Your objective - Restate word for word only the lines running from the one with "C2: 1500uF (plus" to the end of the data, both ends included. Omit any pictures.

Supplied information -
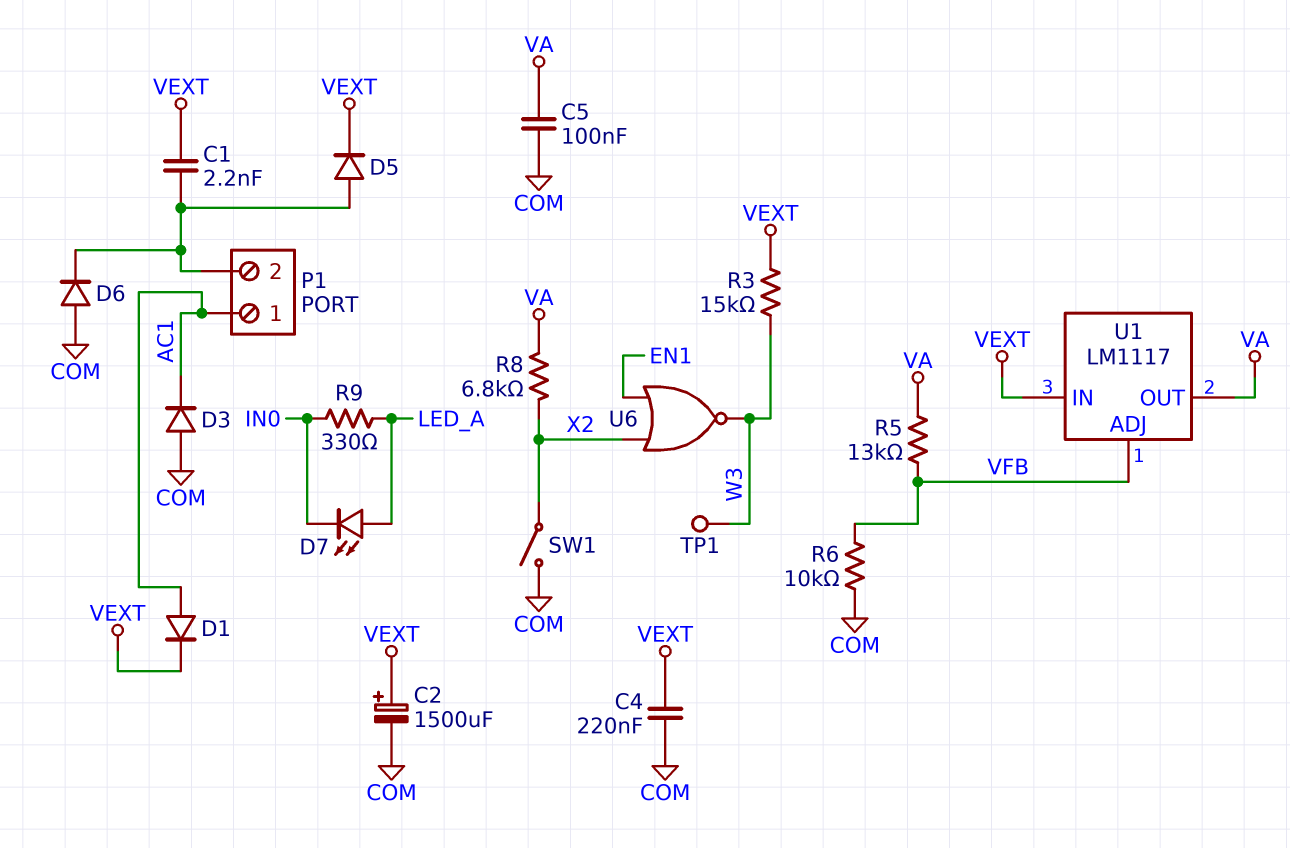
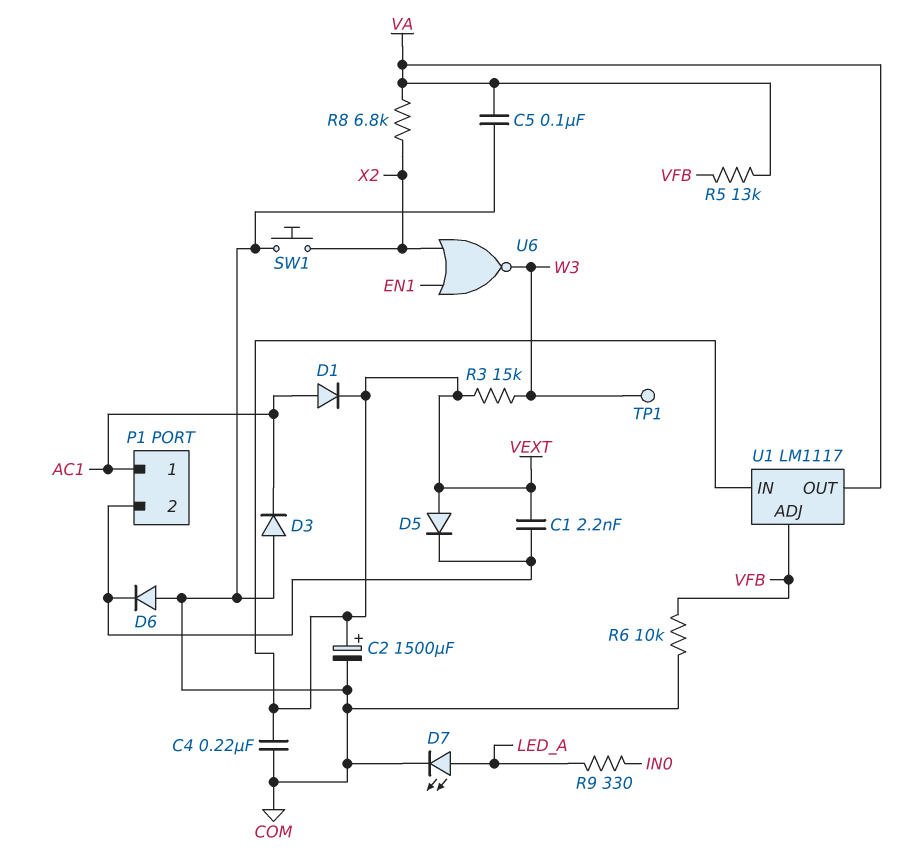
D5: diode (A P1/2, K VEXT) -> diode (A VEXT, K P1/2)
D7: LED (A LED_A, K IN0) -> LED (A LED_A, K COM)
SW1: switch (COM, X2) -> button (COM, X2)

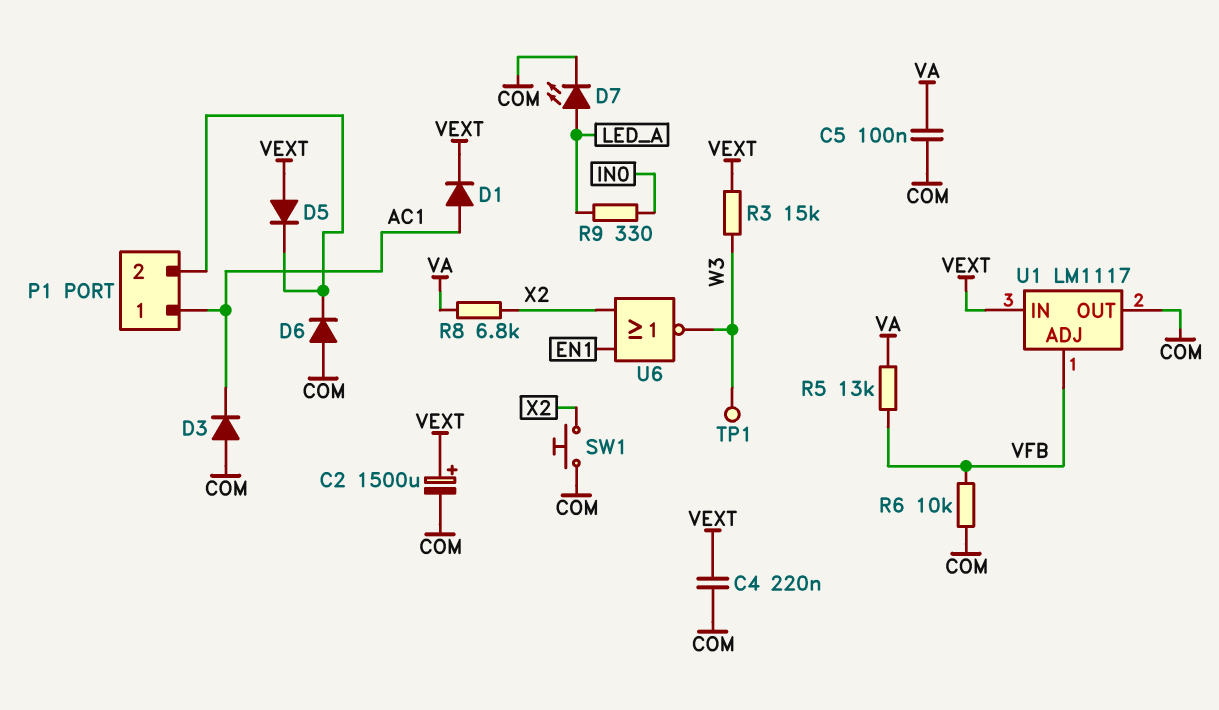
C1: 2.2nF (P1/2, VEXT) -> none
U1 pin OUT: VA -> COM

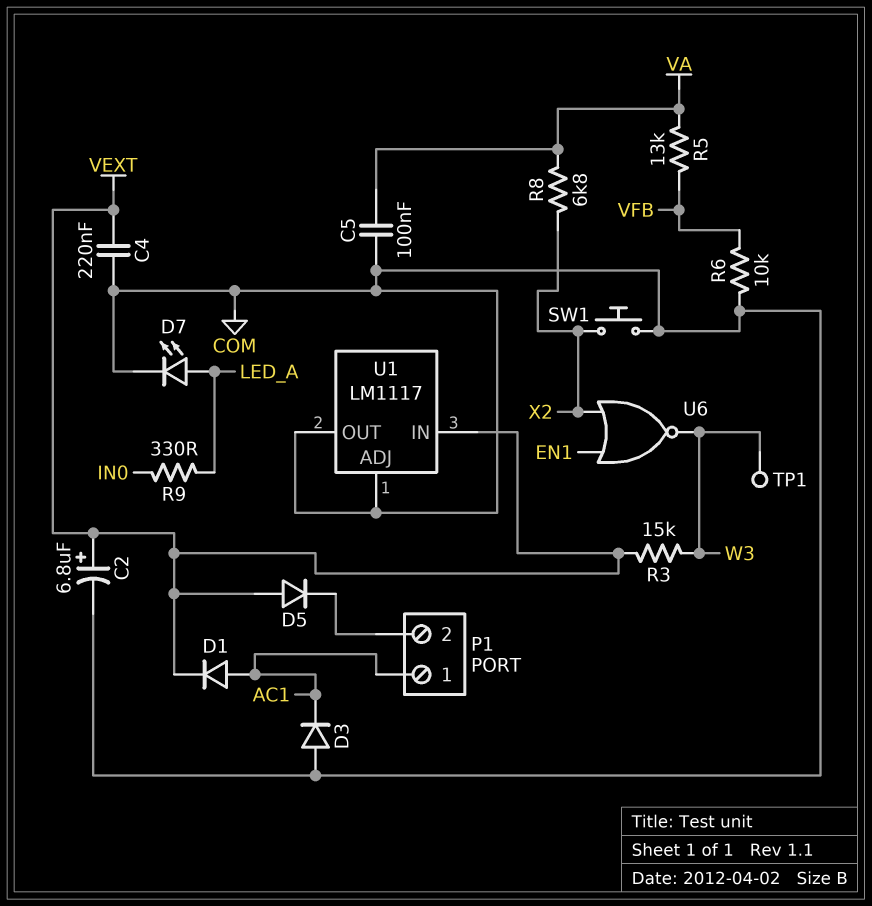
C2: 1500uF (plus VEXT, minus COM) -> 6.8uF (plus VEXT, minus COM)
D6: diode (A COM, K P1/2) -> none
U1 pin ADJ: VFB -> COM

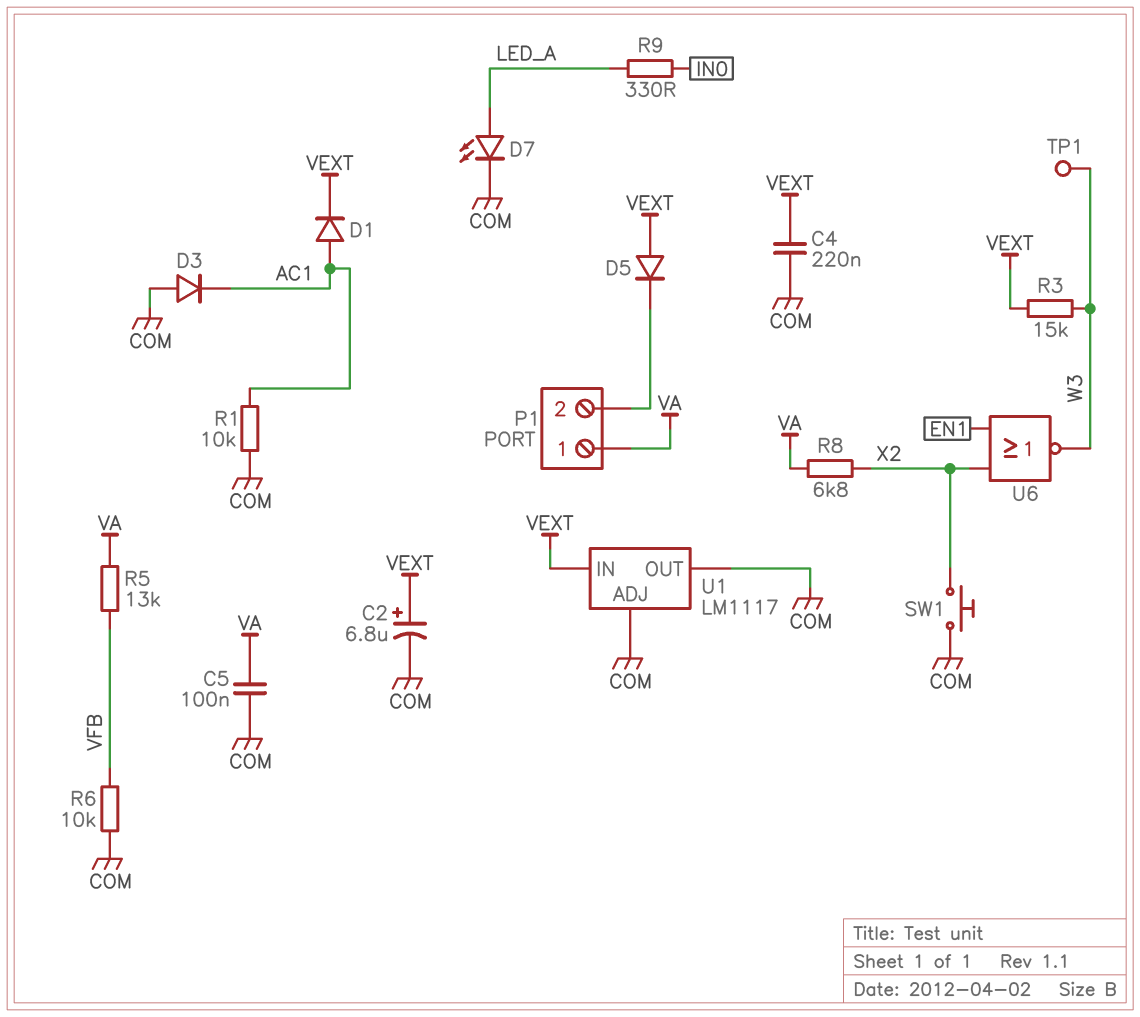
P1 pin 1: AC1 -> VA
R1: none -> 10k (AC1, COM)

Exercise result -
C2: 1500uF (plus VEXT, minus COM) -> 6.8uF (plus VEXT, minus COM)
D6: diode (A COM, K P1/2) -> none
U1 pin ADJ: VFB -> COM

P1 pin 1: AC1 -> VA
R1: none -> 10k (AC1, COM)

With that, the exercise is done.